Assigned task: Return each entry exactly, omitting nothing.

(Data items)
——————————

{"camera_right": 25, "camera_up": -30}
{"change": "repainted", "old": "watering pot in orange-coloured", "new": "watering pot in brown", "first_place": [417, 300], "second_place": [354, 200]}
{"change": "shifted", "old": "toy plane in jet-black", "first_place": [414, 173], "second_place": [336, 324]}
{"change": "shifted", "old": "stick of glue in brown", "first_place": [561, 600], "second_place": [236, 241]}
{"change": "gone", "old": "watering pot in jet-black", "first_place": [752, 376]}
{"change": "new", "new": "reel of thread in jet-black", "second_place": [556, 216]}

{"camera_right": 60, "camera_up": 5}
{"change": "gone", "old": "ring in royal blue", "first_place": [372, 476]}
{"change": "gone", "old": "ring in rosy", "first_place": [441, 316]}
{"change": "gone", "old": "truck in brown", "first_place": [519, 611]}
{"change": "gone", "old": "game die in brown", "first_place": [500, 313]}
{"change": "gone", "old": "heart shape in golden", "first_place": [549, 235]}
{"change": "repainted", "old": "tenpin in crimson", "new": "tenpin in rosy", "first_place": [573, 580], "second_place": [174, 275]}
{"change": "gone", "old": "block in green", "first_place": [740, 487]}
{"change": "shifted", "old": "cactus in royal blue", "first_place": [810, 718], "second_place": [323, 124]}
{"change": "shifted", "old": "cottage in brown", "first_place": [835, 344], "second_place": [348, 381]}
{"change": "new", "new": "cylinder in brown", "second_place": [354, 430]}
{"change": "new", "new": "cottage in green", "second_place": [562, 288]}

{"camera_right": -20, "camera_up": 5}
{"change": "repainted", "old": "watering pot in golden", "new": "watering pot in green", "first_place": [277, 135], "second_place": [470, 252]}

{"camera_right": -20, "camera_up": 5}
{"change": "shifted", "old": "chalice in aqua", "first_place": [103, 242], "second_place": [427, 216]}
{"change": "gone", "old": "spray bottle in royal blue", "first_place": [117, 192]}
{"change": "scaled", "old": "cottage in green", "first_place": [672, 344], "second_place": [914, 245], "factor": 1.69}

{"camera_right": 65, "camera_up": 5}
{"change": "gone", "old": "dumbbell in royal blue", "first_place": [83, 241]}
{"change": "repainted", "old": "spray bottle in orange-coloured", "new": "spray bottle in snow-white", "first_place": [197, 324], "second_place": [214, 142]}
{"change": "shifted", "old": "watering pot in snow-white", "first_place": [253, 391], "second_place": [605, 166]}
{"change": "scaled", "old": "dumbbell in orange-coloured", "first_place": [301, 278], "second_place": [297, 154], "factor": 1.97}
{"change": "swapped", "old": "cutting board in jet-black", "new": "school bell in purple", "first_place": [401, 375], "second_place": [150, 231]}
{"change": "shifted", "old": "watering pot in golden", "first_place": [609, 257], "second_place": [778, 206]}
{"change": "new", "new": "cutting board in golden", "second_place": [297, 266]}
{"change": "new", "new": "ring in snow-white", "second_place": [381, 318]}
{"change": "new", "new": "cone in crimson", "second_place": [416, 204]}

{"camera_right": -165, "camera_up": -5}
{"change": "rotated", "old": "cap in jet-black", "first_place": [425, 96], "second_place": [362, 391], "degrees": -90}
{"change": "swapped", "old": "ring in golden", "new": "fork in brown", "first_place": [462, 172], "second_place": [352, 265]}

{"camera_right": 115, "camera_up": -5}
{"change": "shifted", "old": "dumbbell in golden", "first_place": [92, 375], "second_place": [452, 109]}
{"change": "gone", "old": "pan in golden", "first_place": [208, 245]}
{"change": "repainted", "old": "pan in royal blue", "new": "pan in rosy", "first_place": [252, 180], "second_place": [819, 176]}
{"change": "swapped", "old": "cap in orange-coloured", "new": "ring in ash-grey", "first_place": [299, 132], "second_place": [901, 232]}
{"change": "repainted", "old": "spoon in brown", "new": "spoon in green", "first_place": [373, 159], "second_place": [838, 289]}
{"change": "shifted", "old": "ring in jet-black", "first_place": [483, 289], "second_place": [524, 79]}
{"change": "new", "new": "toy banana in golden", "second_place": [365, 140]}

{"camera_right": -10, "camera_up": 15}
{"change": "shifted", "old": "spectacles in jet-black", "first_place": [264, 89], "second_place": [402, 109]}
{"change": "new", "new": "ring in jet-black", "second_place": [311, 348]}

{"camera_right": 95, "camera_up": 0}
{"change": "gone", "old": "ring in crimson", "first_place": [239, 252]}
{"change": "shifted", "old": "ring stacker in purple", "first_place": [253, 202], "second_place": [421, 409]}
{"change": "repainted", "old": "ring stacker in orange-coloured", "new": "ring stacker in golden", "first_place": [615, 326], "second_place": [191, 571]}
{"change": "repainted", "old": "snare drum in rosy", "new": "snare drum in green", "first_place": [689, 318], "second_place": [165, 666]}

——————————

Response to the exercise:
{"camera_right": 25, "camera_up": -30}
{"change": "repainted", "old": "watering pot in orange-coloured", "new": "watering pot in brown", "first_place": [417, 300], "second_place": [354, 200]}
{"change": "shifted", "old": "toy plane in jet-black", "first_place": [414, 173], "second_place": [336, 324]}
{"change": "shifted", "old": "stick of glue in brown", "first_place": [561, 600], "second_place": [236, 241]}
{"change": "gone", "old": "watering pot in jet-black", "first_place": [752, 376]}
{"change": "new", "new": "reel of thread in jet-black", "second_place": [556, 216]}

{"camera_right": 60, "camera_up": 5}
{"change": "gone", "old": "ring in royal blue", "first_place": [372, 476]}
{"change": "gone", "old": "ring in rosy", "first_place": [441, 316]}
{"change": "gone", "old": "truck in brown", "first_place": [519, 611]}
{"change": "gone", "old": "game die in brown", "first_place": [500, 313]}
{"change": "gone", "old": "heart shape in golden", "first_place": [549, 235]}
{"change": "repainted", "old": "tenpin in crimson", "new": "tenpin in rosy", "first_place": [573, 580], "second_place": [174, 275]}
{"change": "gone", "old": "block in green", "first_place": [740, 487]}
{"change": "shifted", "old": "cactus in royal blue", "first_place": [810, 718], "second_place": [323, 124]}
{"change": "shifted", "old": "cottage in brown", "first_place": [835, 344], "second_place": [348, 381]}
{"change": "new", "new": "cylinder in brown", "second_place": [354, 430]}
{"change": "new", "new": "cottage in green", "second_place": [562, 288]}

{"camera_right": -20, "camera_up": 5}
{"change": "repainted", "old": "watering pot in golden", "new": "watering pot in green", "first_place": [277, 135], "second_place": [470, 252]}

{"camera_right": -20, "camera_up": 5}
{"change": "shifted", "old": "chalice in aqua", "first_place": [103, 242], "second_place": [427, 216]}
{"change": "gone", "old": "spray bottle in royal blue", "first_place": [117, 192]}
{"change": "scaled", "old": "cottage in green", "first_place": [672, 344], "second_place": [914, 245], "factor": 1.69}

{"camera_right": 65, "camera_up": 5}
{"change": "gone", "old": "dumbbell in royal blue", "first_place": [83, 241]}
{"change": "repainted", "old": "spray bottle in orange-coloured", "new": "spray bottle in snow-white", "first_place": [197, 324], "second_place": [214, 142]}
{"change": "shifted", "old": "watering pot in snow-white", "first_place": [253, 391], "second_place": [605, 166]}
{"change": "scaled", "old": "dumbbell in orange-coloured", "first_place": [301, 278], "second_place": [297, 154], "factor": 1.97}
{"change": "swapped", "old": "cutting board in jet-black", "new": "school bell in purple", "first_place": [401, 375], "second_place": [150, 231]}
{"change": "shifted", "old": "watering pot in golden", "first_place": [609, 257], "second_place": [778, 206]}
{"change": "new", "new": "cutting board in golden", "second_place": [297, 266]}
{"change": "new", "new": "ring in snow-white", "second_place": [381, 318]}
{"change": "new", "new": "cone in crimson", "second_place": [416, 204]}

{"camera_right": -165, "camera_up": -5}
{"change": "rotated", "old": "cap in jet-black", "first_place": [425, 96], "second_place": [362, 391], "degrees": -90}
{"change": "swapped", "old": "ring in golden", "new": "fork in brown", "first_place": [462, 172], "second_place": [352, 265]}

{"camera_right": 115, "camera_up": -5}
{"change": "shifted", "old": "dumbbell in golden", "first_place": [92, 375], "second_place": [452, 109]}
{"change": "gone", "old": "pan in golden", "first_place": [208, 245]}
{"change": "repainted", "old": "pan in royal blue", "new": "pan in rosy", "first_place": [252, 180], "second_place": [819, 176]}
{"change": "swapped", "old": "cap in orange-coloured", "new": "ring in ash-grey", "first_place": [299, 132], "second_place": [901, 232]}
{"change": "repainted", "old": "spoon in brown", "new": "spoon in green", "first_place": [373, 159], "second_place": [838, 289]}
{"change": "shifted", "old": "ring in jet-black", "first_place": [483, 289], "second_place": [524, 79]}
{"change": "new", "new": "toy banana in golden", "second_place": [365, 140]}

{"camera_right": -10, "camera_up": 15}
{"change": "shifted", "old": "spectacles in jet-black", "first_place": [264, 89], "second_place": [402, 109]}
{"change": "new", "new": "ring in jet-black", "second_place": [311, 348]}

{"camera_right": 95, "camera_up": 0}
{"change": "gone", "old": "ring in crimson", "first_place": [239, 252]}
{"change": "shifted", "old": "ring stacker in purple", "first_place": [253, 202], "second_place": [421, 409]}
{"change": "repainted", "old": "ring stacker in orange-coloured", "new": "ring stacker in golden", "first_place": [615, 326], "second_place": [191, 571]}
{"change": "repainted", "old": "snare drum in rosy", "new": "snare drum in green", "first_place": [689, 318], "second_place": [165, 666]}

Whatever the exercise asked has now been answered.